**DIRECTIONS**. Please put every line of the material below into a Markdown table with the columns Row and Line, numbering the rows and leaving out blank lines.

**EXCERPTED RECORDS**.
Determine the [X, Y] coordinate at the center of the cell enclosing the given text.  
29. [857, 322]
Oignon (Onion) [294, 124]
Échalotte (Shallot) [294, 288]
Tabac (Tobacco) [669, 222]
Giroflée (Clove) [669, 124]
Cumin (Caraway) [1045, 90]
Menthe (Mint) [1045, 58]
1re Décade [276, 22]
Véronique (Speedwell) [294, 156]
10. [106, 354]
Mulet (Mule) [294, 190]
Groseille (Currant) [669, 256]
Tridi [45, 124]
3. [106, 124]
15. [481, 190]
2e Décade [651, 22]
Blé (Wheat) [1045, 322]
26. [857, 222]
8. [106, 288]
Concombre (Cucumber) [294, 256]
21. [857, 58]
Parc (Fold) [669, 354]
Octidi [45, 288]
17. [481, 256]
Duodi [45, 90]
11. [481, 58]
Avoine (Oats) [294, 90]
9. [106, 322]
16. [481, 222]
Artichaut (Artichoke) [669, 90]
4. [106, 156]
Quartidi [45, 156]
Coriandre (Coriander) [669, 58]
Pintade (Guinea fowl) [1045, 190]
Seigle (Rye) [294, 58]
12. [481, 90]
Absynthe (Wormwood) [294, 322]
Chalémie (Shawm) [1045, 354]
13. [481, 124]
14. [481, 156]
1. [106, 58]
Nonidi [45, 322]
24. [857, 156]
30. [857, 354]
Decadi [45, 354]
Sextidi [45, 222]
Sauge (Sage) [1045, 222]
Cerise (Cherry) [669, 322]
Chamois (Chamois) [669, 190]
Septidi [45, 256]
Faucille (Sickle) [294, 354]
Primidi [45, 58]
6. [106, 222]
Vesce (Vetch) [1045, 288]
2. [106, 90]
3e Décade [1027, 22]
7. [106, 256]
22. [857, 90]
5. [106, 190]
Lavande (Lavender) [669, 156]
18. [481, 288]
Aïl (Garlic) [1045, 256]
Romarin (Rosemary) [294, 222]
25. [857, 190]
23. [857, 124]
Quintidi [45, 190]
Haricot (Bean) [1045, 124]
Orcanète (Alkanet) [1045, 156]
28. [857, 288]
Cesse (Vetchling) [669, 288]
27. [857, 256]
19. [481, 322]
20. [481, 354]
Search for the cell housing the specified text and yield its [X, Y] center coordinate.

**ANSWER TO THE EXERCISE**.
| Row | Line |
|---|---|
| 1 | Determine the [X, Y] coordinate at the center of the cell enclosing the given text.   |
| 2 | 29. [857, 322] |
| 3 | Oignon (Onion) [294, 124] |
| 4 | Échalotte (Shallot) [294, 288] |
| 5 | Tabac (Tobacco) [669, 222] |
| 6 | Giroflée (Clove) [669, 124] |
| 7 | Cumin (Caraway) [1045, 90] |
| 8 | Menthe (Mint) [1045, 58] |
| 9 | 1re Décade [276, 22] |
| 10 | Véronique (Speedwell) [294, 156] |
| 11 | 10. [106, 354] |
| 12 | Mulet (Mule) [294, 190] |
| 13 | Groseille (Currant) [669, 256] |
| 14 | Tridi [45, 124] |
| 15 | 3. [106, 124] |
| 16 | 15. [481, 190] |
| 17 | 2e Décade [651, 22] |
| 18 | Blé (Wheat) [1045, 322] |
| 19 | 26. [857, 222] |
| 20 | 8. [106, 288] |
| 21 | Concombre (Cucumber) [294, 256] |
| 22 | 21. [857, 58] |
| 23 | Parc (Fold) [669, 354] |
| 24 | Octidi [45, 288] |
| 25 | 17. [481, 256] |
| 26 | Duodi [45, 90] |
| 27 | 11. [481, 58] |
| 28 | Avoine (Oats) [294, 90] |
| 29 | 9. [106, 322] |
| 30 | 16. [481, 222] |
| 31 | Artichaut (Artichoke) [669, 90] |
| 32 | 4. [106, 156] |
| 33 | Quartidi [45, 156] |
| 34 | Coriandre (Coriander) [669, 58] |
| 35 | Pintade (Guinea fowl) [1045, 190] |
| 36 | Seigle (Rye) [294, 58] |
| 37 | 12. [481, 90] |
| 38 | Absynthe (Wormwood) [294, 322] |
| 39 | Chalémie (Shawm) [1045, 354] |
| 40 | 13. [481, 124] |
| 41 | 14. [481, 156] |
| 42 | 1. [106, 58] |
| 43 | Nonidi [45, 322] |
| 44 | 24. [857, 156] |
| 45 | 30. [857, 354] |
| 46 | Decadi [45, 354] |
| 47 | Sextidi [45, 222] |
| 48 | Sauge (Sage) [1045, 222] |
| 49 | Cerise (Cherry) [669, 322] |
| 50 | Chamois (Chamois) [669, 190] |
| 51 | Septidi [45, 256] |
| 52 | Faucille (Sickle) [294, 354] |
| 53 | Primidi [45, 58] |
| 54 | 6. [106, 222] |
| 55 | Vesce (Vetch) [1045, 288] |
| 56 | 2. [106, 90] |
| 57 | 3e Décade [1027, 22] |
| 58 | 7. [106, 256] |
| 59 | 22. [857, 90] |
| 60 | 5. [106, 190] |
| 61 | Lavande (Lavender) [669, 156] |
| 62 | 18. [481, 288] |
| 63 | Aïl (Garlic) [1045, 256] |
| 64 | Romarin (Rosemary) [294, 222] |
| 65 | 25. [857, 190] |
| 66 | 23. [857, 124] |
| 67 | Quintidi [45, 190] |
| 68 | Haricot (Bean) [1045, 124] |
| 69 | Orcanète (Alkanet) [1045, 156] |
| 70 | 28. [857, 288] |
| 71 | Cesse (Vetchling) [669, 288] |
| 72 | 27. [857, 256] |
| 73 | 19. [481, 322] |
| 74 | 20. [481, 354] |
| 75 | Search for the cell housing the specified text and yield its [X, Y] center coordinate. |